◆ **Your instructions**: Below are some records. Return exactly the lines from the one with "TP1: none -> test point (W2)" to the one with "V2: 15V (plus", and nothing else.

◆ **Supplied material**:
----------------------------------------

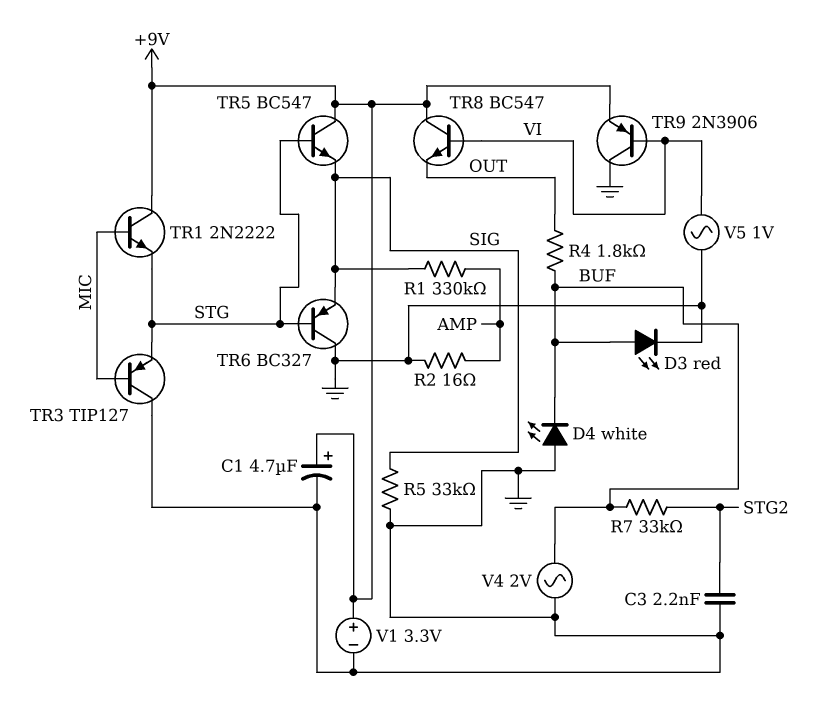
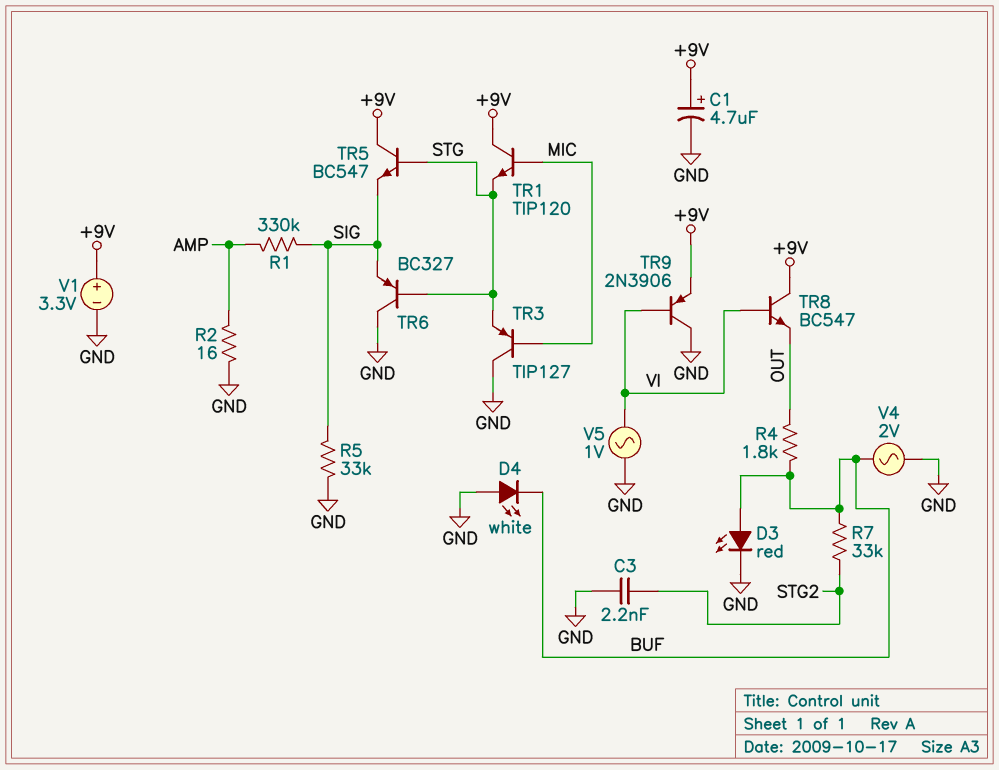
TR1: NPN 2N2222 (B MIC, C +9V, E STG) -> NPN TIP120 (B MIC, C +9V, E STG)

----------------------------------------

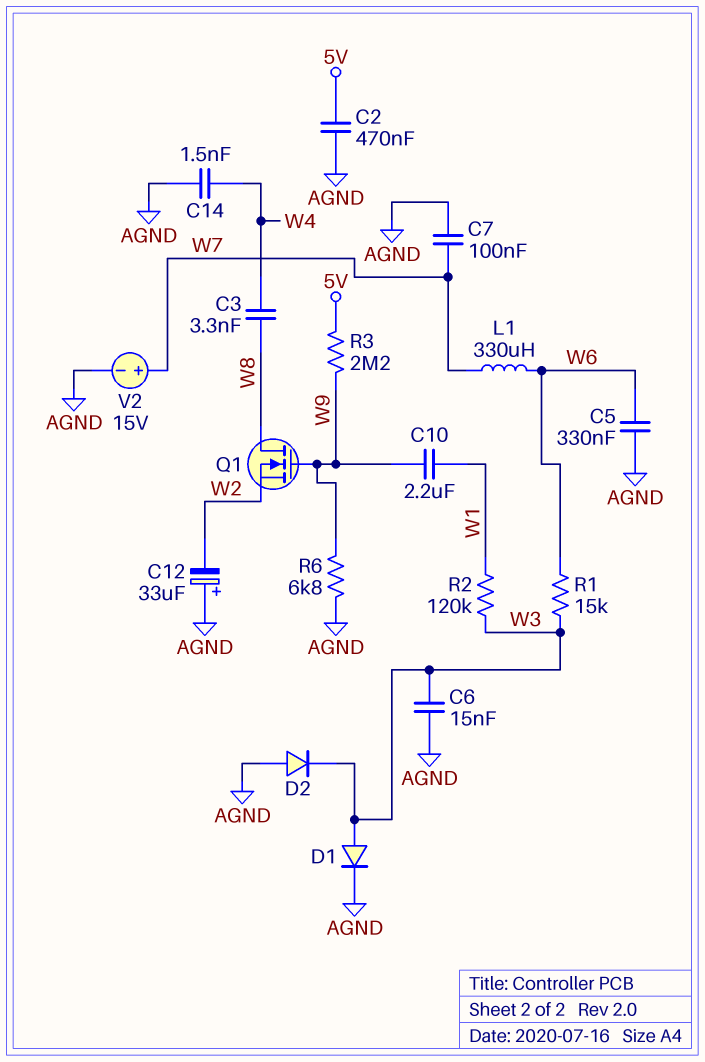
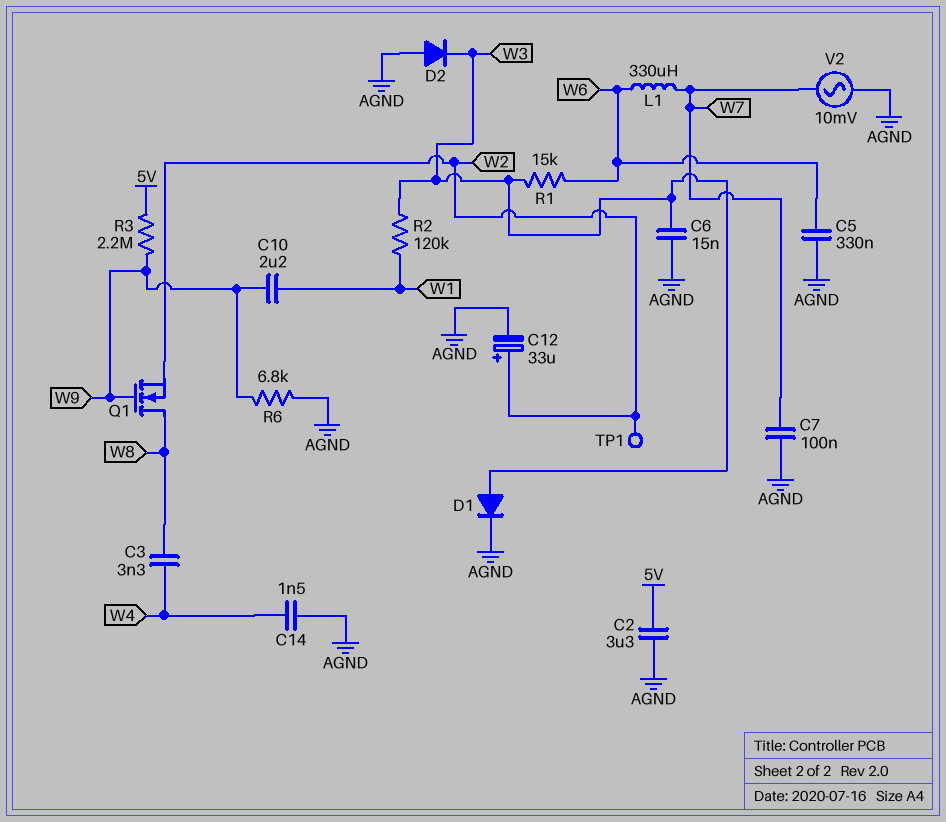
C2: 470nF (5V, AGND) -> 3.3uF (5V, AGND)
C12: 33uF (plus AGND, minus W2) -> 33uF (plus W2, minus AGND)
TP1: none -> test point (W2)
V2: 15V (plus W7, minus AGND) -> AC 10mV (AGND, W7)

----------------------------------------

◆ **Output of the exercise**:
TP1: none -> test point (W2)
V2: 15V (plus W7, minus AGND) -> AC 10mV (AGND, W7)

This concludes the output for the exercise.